■ What you need to do
Return the listing exactly as it appears, but strip out the images.

■ Excerpted records

========================================================================

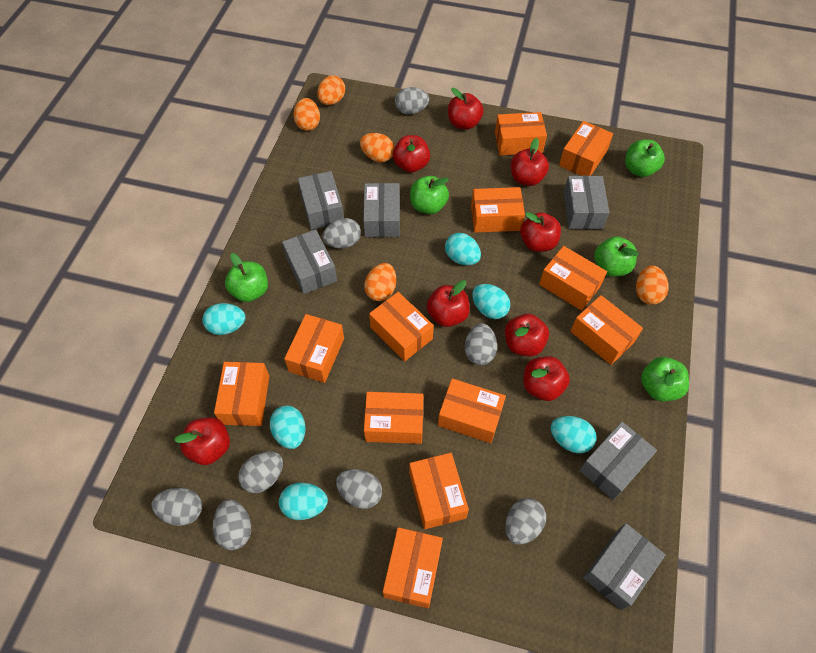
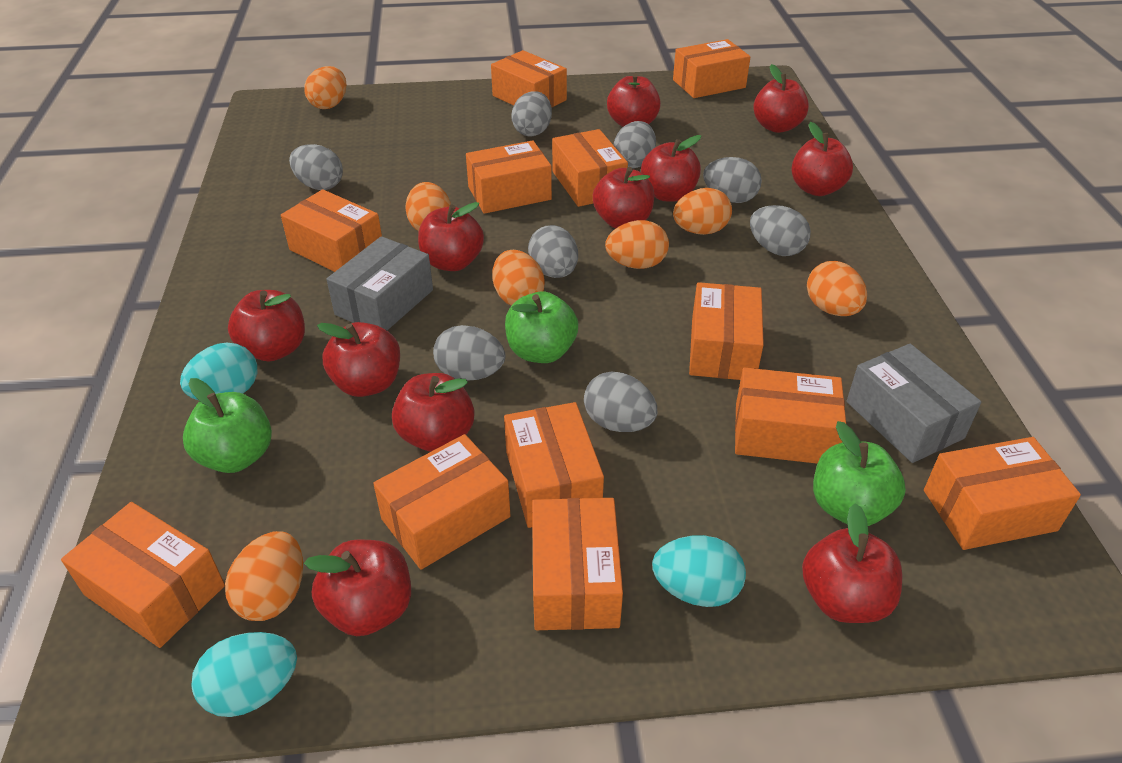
green apple: 5 -> 3
grey box: 6 -> 2
orange egg: 5 -> 7
red apple: 8 -> 11
turquoise egg: 6 -> 3

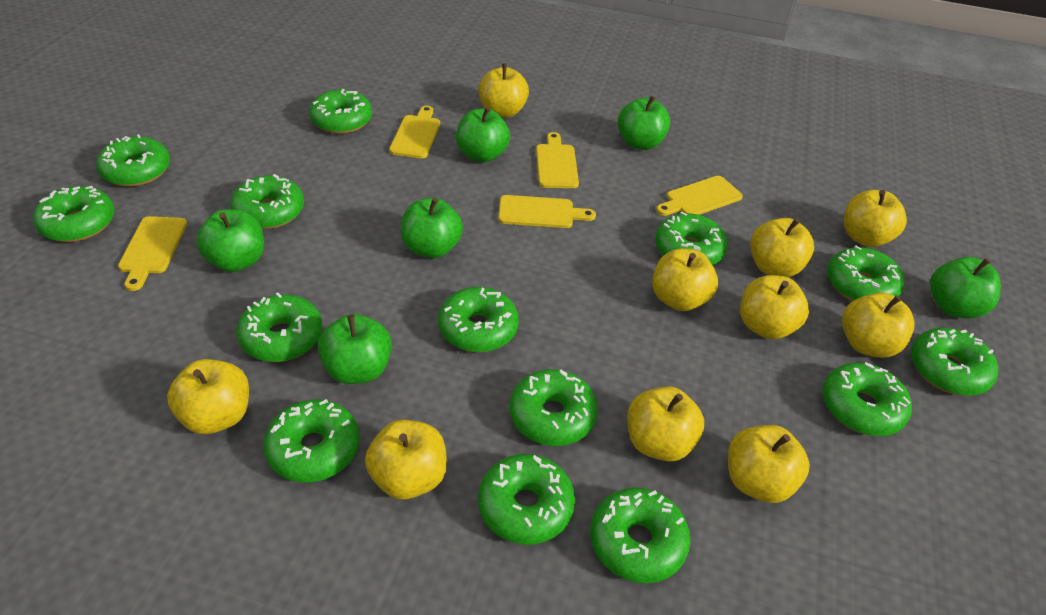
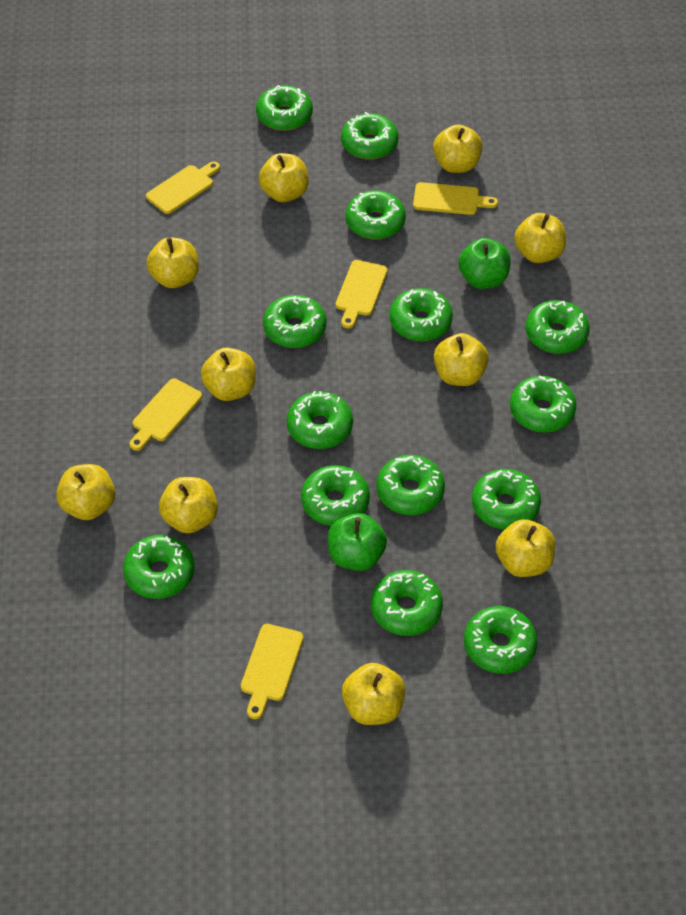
green apple: 6 -> 2

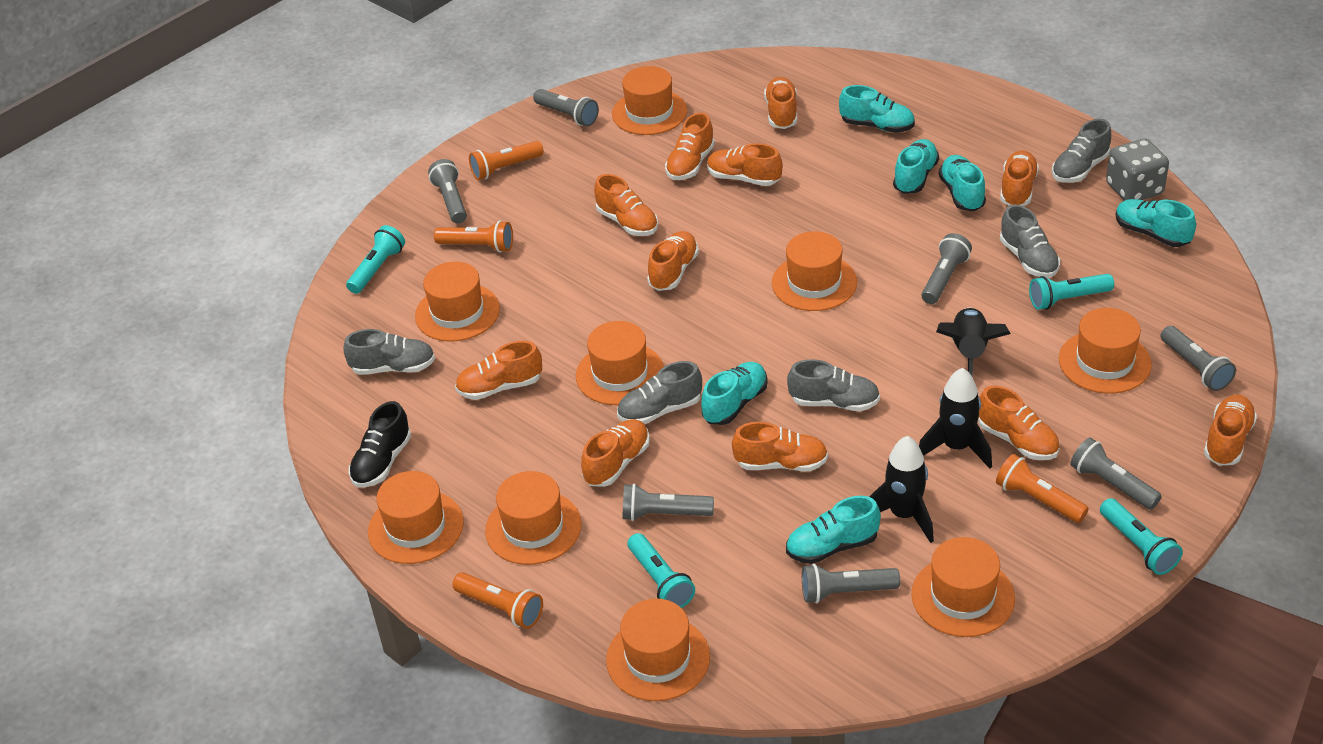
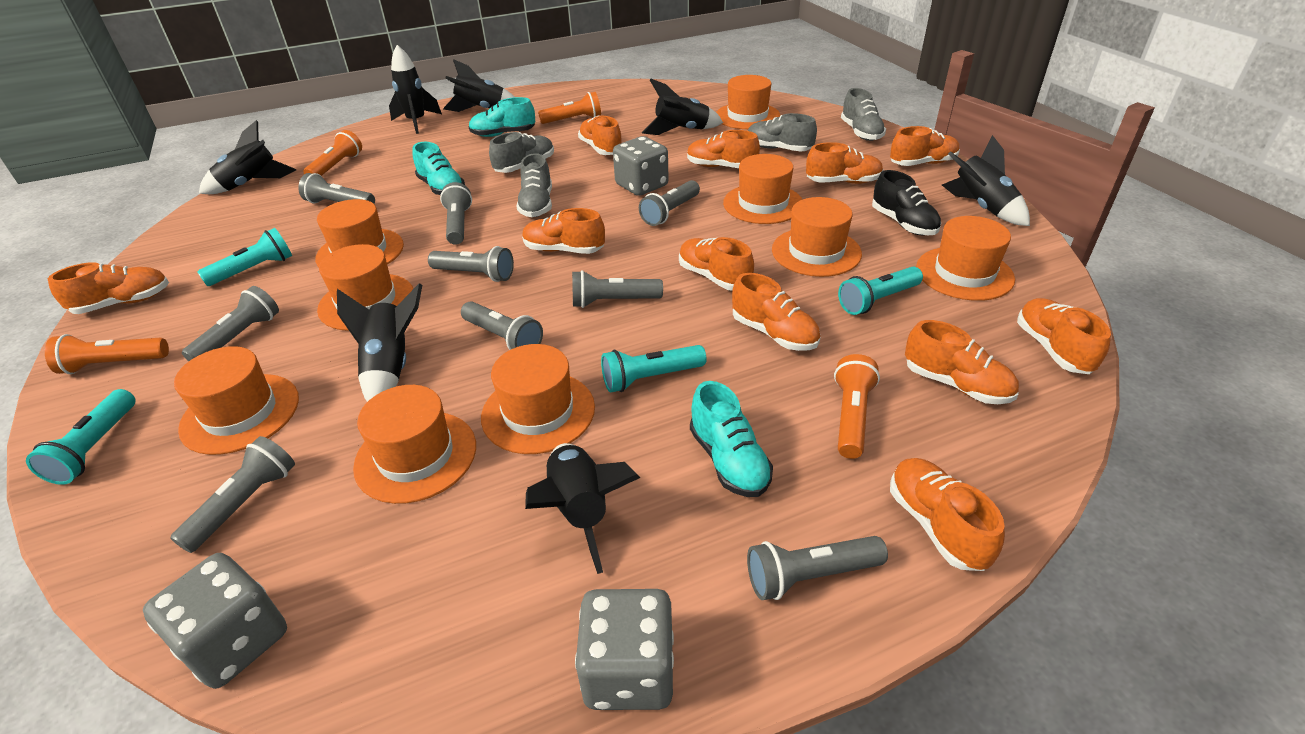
black rocket: 3 -> 7
grey dice: 1 -> 3
grey flashlight: 7 -> 9
grey shoe: 5 -> 4
turquoise shoe: 6 -> 3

========================================================================

■ Response area
green apple: 5 -> 3
grey box: 6 -> 2
orange egg: 5 -> 7
red apple: 8 -> 11
turquoise egg: 6 -> 3

green apple: 6 -> 2

black rocket: 3 -> 7
grey dice: 1 -> 3
grey flashlight: 7 -> 9
grey shoe: 5 -> 4
turquoise shoe: 6 -> 3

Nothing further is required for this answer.